Directions for this task. All of the data, word for word and free of pictures, is the expected result.

Available data.
........
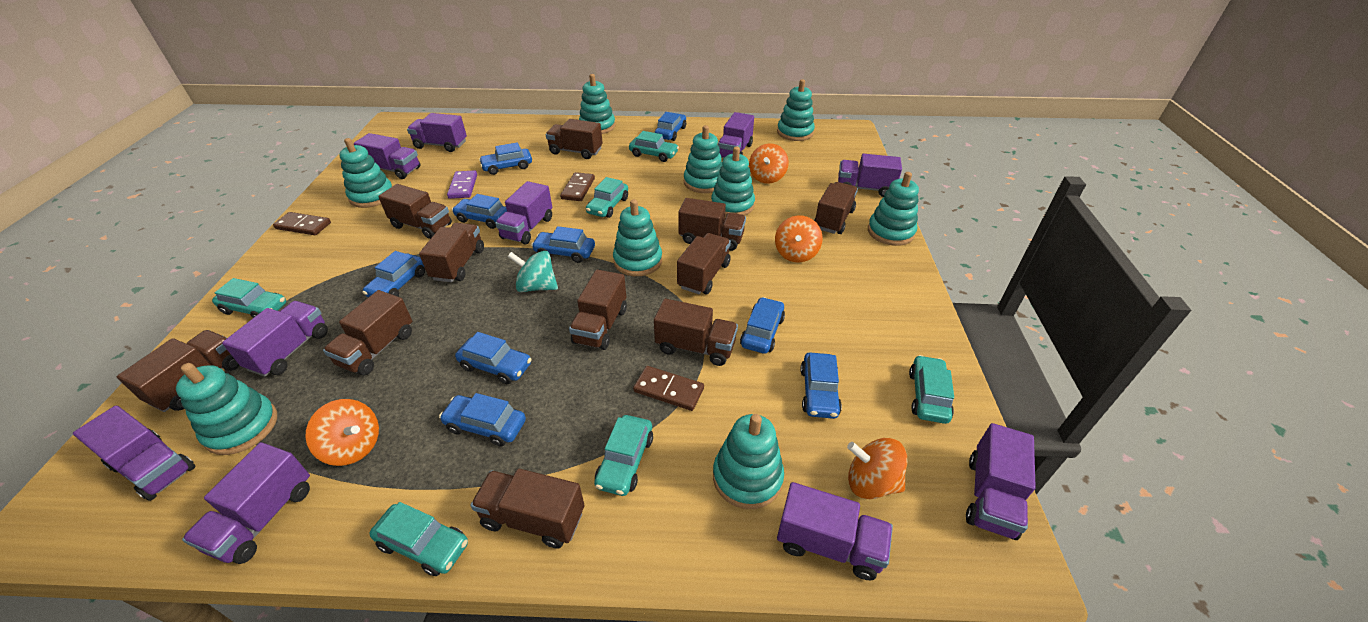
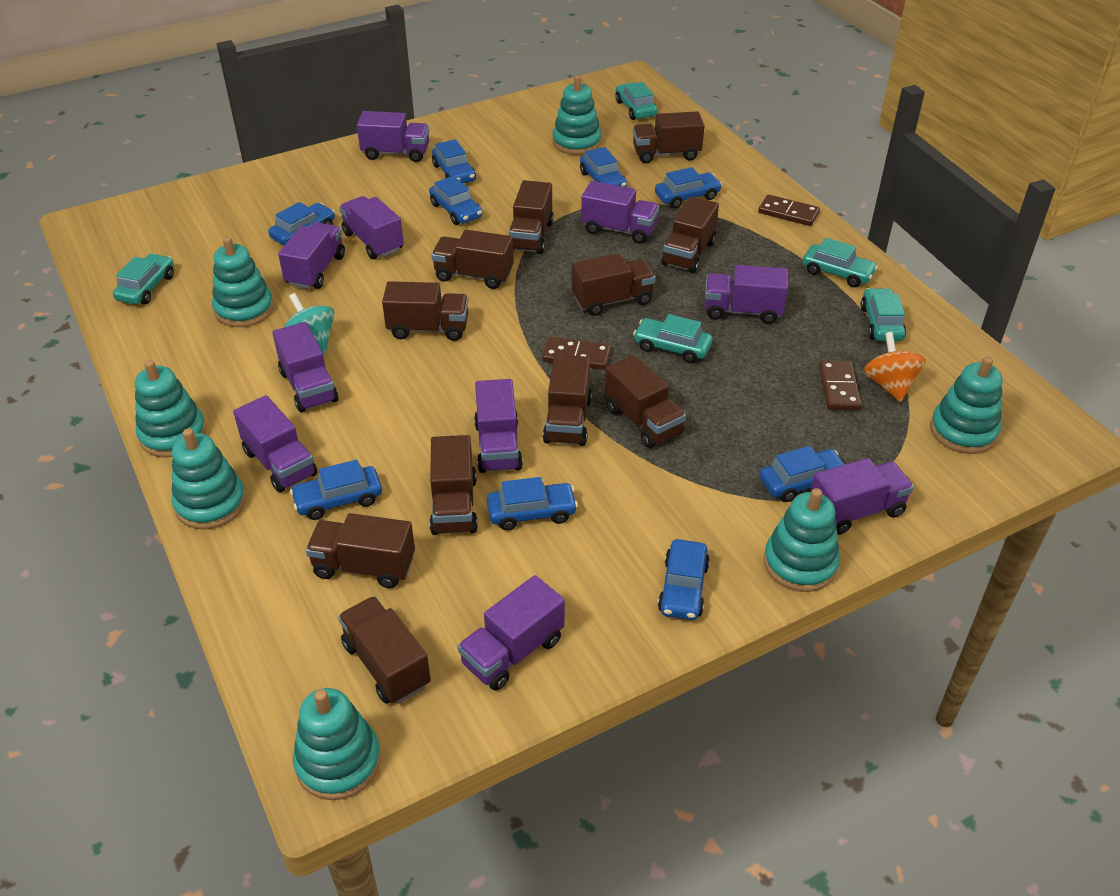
orange spinning top: 4 -> 1
purple domino: 1 -> 0
turquoise car: 6 -> 5
turquoise stacking toy: 9 -> 7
........
Result for this exercise.
orange spinning top: 4 -> 1
purple domino: 1 -> 0
turquoise car: 6 -> 5
turquoise stacking toy: 9 -> 7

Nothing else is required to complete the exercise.